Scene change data
======

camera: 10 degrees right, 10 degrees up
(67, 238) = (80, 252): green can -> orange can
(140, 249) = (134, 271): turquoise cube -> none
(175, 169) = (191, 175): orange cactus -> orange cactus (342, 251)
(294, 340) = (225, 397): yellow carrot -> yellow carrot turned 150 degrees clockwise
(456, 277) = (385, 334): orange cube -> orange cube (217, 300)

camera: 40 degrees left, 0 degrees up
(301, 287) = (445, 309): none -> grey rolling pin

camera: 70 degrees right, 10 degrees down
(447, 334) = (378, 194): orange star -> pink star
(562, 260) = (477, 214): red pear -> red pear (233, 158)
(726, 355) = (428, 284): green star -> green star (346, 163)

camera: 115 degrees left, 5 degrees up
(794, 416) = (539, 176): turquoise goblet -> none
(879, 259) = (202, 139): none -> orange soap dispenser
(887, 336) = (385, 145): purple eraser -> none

======

> **WHAT THE TASK ASKS**: Take exactly the lines from the one containing "(67, 238) = (80, 252): green" through the one containing "camera: 70 degrees right, 10 degrees down" in the data above, and output them with nothing added.

> **ANSWER**:
(67, 238) = (80, 252): green can -> orange can
(140, 249) = (134, 271): turquoise cube -> none
(175, 169) = (191, 175): orange cactus -> orange cactus (342, 251)
(294, 340) = (225, 397): yellow carrot -> yellow carrot turned 150 degrees clockwise
(456, 277) = (385, 334): orange cube -> orange cube (217, 300)

camera: 40 degrees left, 0 degrees up
(301, 287) = (445, 309): none -> grey rolling pin

camera: 70 degrees right, 10 degrees down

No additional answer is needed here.